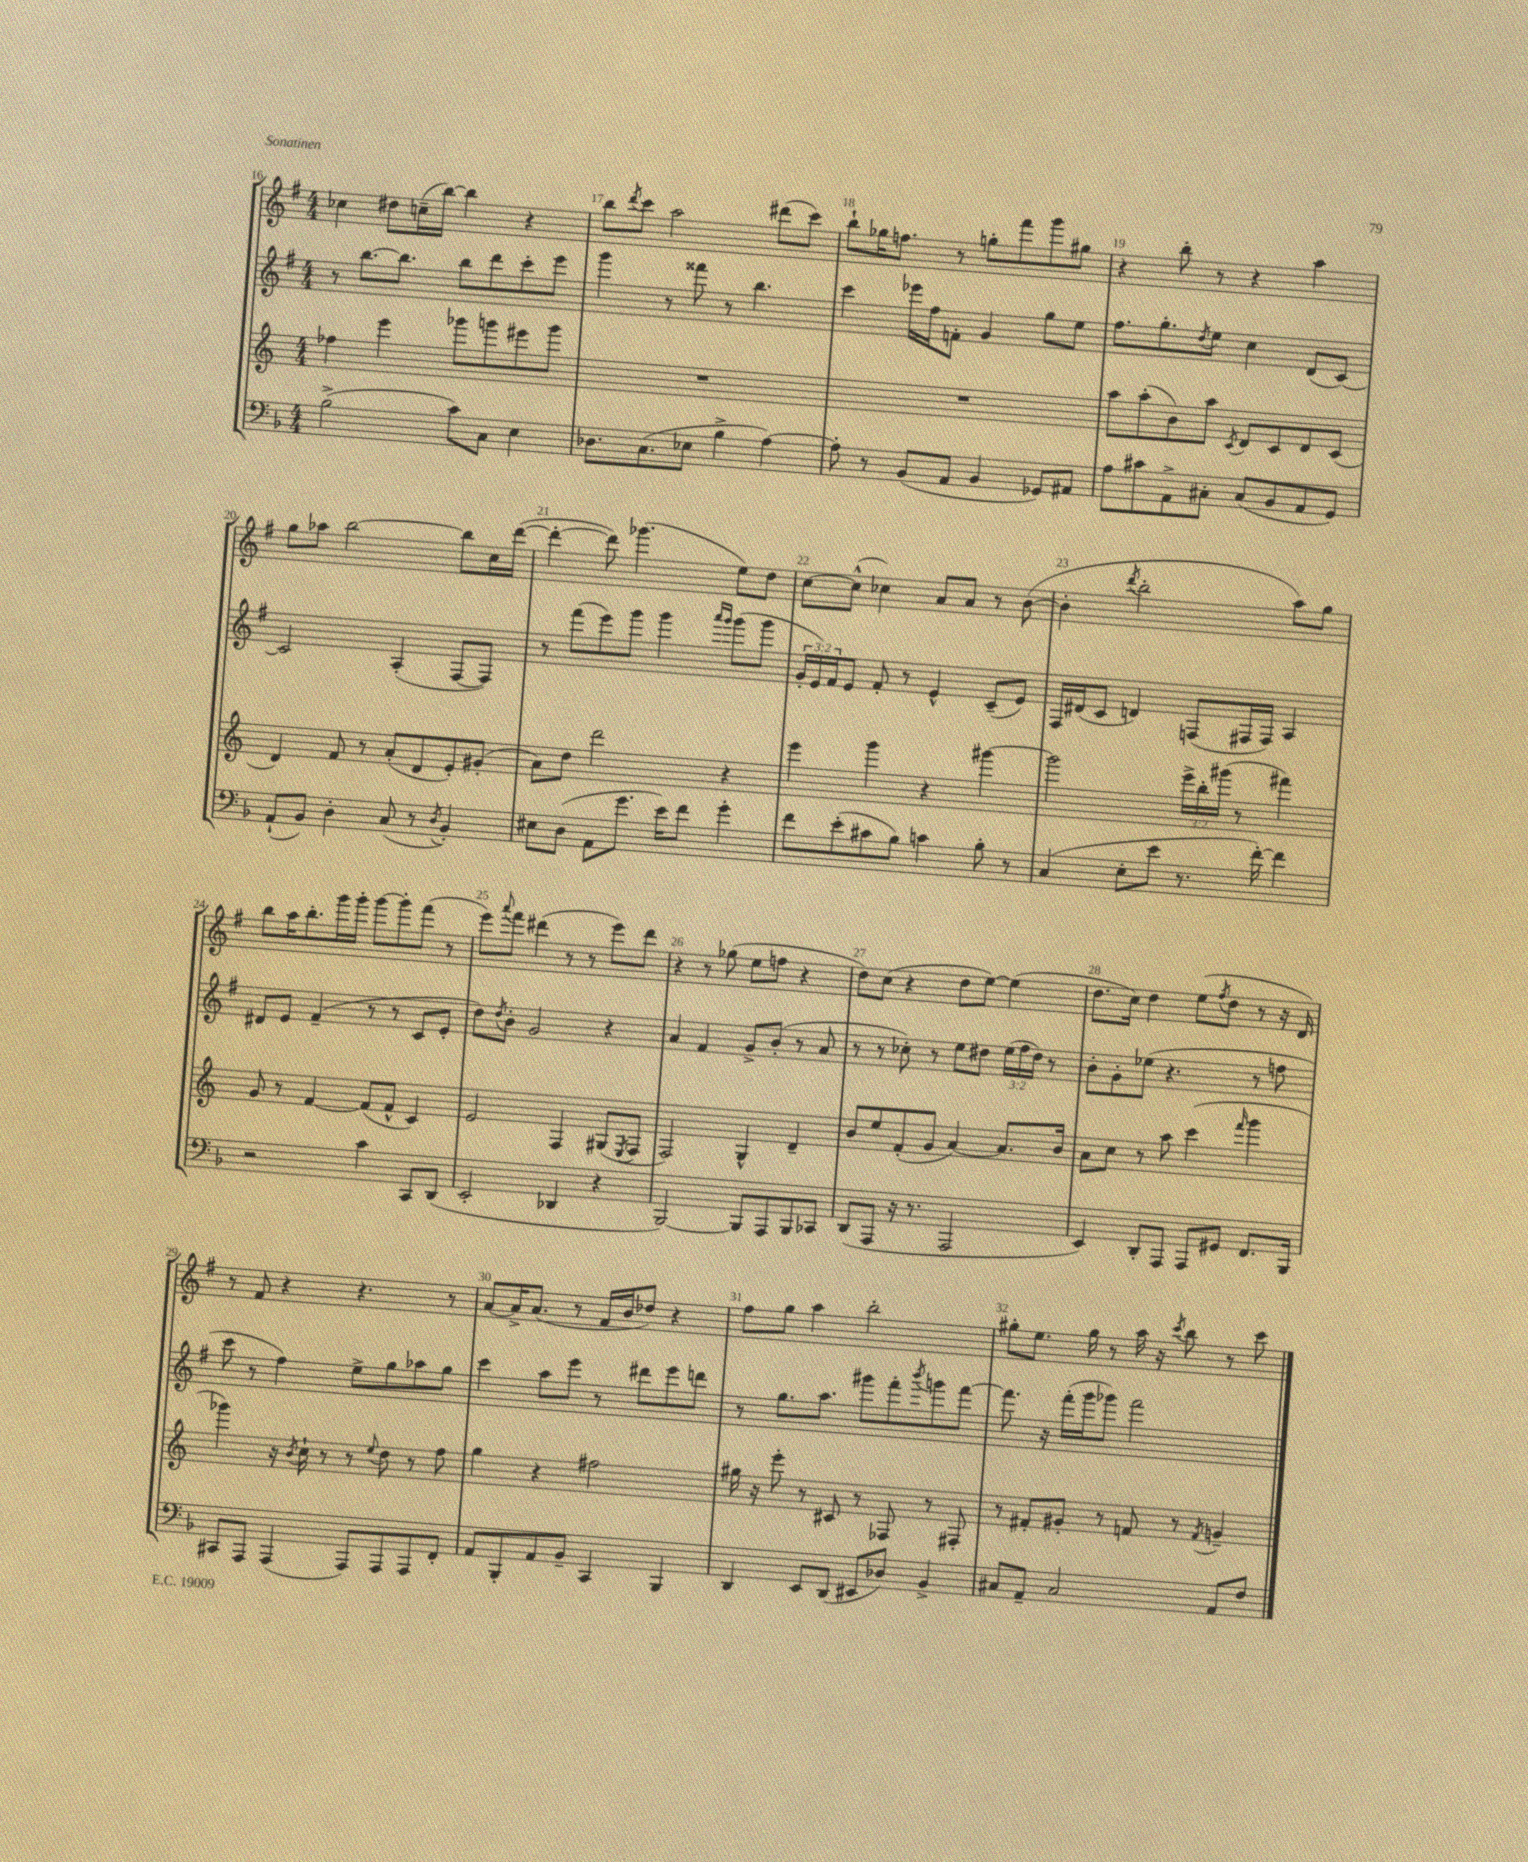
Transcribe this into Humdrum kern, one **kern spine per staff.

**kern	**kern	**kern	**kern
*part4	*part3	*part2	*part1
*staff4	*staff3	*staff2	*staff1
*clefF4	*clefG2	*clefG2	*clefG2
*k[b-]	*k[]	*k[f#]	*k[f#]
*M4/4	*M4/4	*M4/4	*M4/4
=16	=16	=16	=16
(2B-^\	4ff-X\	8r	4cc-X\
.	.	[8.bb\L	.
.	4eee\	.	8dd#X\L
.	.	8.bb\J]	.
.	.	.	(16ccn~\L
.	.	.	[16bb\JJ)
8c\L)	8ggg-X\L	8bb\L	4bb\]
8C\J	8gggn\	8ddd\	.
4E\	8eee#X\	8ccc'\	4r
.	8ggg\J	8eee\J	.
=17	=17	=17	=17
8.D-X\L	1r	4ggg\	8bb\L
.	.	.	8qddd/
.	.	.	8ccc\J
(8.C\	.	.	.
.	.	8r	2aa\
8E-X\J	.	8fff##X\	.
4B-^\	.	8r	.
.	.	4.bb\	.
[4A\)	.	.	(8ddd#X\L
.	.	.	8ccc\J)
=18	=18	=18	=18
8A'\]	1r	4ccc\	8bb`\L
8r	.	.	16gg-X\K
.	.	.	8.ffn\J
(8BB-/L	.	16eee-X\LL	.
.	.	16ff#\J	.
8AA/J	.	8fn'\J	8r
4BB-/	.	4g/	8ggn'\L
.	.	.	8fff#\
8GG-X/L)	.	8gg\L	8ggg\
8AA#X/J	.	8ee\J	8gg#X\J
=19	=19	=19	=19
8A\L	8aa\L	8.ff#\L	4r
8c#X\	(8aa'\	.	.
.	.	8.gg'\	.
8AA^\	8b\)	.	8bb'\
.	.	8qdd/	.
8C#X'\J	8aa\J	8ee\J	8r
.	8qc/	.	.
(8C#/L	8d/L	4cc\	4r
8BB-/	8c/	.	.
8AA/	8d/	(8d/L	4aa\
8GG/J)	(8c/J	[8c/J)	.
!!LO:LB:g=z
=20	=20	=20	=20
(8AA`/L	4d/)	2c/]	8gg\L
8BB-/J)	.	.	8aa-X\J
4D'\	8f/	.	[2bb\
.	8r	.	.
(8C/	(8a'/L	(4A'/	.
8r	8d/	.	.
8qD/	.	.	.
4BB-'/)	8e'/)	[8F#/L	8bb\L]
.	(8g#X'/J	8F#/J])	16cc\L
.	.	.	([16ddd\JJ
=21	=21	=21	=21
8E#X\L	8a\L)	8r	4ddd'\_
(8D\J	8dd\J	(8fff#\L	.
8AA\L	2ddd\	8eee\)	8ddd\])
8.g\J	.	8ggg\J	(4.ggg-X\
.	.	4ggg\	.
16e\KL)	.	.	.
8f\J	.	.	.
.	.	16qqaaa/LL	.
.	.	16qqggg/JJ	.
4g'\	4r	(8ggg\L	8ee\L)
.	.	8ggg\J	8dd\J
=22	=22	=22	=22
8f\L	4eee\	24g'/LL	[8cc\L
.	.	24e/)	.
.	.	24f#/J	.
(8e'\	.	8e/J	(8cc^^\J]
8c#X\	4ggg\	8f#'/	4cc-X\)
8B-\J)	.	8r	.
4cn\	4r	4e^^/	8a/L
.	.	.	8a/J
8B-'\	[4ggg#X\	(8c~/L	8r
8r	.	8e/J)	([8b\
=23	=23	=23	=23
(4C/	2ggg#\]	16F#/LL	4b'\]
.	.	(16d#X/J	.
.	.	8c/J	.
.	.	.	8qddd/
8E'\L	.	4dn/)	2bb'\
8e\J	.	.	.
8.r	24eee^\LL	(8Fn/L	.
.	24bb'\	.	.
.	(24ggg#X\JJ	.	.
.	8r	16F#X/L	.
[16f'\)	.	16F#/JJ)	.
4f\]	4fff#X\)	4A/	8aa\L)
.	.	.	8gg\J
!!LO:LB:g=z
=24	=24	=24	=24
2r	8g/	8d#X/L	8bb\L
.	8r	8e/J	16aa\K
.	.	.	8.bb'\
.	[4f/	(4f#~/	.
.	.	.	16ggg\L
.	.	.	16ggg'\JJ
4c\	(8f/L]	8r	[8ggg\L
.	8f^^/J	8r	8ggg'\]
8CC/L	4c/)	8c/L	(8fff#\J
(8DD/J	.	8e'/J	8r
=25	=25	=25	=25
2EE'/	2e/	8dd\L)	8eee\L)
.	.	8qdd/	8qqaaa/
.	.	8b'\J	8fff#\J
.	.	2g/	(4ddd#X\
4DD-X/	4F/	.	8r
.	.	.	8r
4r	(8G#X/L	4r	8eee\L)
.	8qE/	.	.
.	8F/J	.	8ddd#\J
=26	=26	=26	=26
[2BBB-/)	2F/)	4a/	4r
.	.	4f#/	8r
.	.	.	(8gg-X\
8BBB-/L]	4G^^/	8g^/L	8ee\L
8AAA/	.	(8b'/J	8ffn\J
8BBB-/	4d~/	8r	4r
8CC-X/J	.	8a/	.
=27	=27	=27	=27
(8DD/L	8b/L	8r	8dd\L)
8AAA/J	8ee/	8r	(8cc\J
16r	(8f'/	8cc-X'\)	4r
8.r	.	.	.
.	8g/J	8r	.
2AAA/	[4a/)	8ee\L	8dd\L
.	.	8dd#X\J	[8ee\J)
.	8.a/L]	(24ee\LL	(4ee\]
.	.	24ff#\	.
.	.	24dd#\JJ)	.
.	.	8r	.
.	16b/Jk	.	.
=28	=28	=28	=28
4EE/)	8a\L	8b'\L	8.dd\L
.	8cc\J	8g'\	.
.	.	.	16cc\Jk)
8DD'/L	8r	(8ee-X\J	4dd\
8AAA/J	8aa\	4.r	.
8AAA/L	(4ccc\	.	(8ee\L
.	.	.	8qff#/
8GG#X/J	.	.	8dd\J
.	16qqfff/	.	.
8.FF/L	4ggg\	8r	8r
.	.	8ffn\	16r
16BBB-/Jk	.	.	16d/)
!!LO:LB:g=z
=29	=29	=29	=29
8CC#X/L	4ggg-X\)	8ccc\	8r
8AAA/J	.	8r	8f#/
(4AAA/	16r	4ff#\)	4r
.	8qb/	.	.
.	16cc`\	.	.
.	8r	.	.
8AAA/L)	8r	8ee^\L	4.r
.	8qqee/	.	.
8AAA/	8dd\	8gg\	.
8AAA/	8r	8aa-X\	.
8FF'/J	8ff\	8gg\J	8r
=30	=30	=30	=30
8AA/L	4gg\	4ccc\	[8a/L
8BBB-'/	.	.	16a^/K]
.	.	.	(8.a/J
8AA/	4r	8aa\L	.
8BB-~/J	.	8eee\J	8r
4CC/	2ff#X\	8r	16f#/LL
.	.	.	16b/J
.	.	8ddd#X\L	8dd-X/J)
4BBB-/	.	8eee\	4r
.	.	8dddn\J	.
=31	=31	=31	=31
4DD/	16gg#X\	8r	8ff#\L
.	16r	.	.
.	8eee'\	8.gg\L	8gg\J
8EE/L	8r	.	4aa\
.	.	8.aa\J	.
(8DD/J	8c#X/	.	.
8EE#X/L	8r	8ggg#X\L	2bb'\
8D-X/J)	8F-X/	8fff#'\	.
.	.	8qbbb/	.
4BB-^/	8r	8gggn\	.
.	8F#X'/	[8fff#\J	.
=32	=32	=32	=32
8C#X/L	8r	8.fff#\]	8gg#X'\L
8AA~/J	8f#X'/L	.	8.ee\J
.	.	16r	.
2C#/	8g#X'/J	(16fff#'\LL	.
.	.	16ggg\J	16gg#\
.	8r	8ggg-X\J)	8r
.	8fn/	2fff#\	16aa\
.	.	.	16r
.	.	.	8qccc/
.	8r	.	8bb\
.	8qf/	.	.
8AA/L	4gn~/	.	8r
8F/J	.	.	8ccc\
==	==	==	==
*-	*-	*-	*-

┄┄┄┄┄┄┄┄┄┄┄┄┄┄┄┄┄┄┄┄

Repérez dans les données ci-dessus chaque ligne où figure la chaîne « kern », puis recopiez-la intégralement.

Transcribe this into Humdrum kern, one **kern spine per staff.
**kern	**kern	**kern	**kern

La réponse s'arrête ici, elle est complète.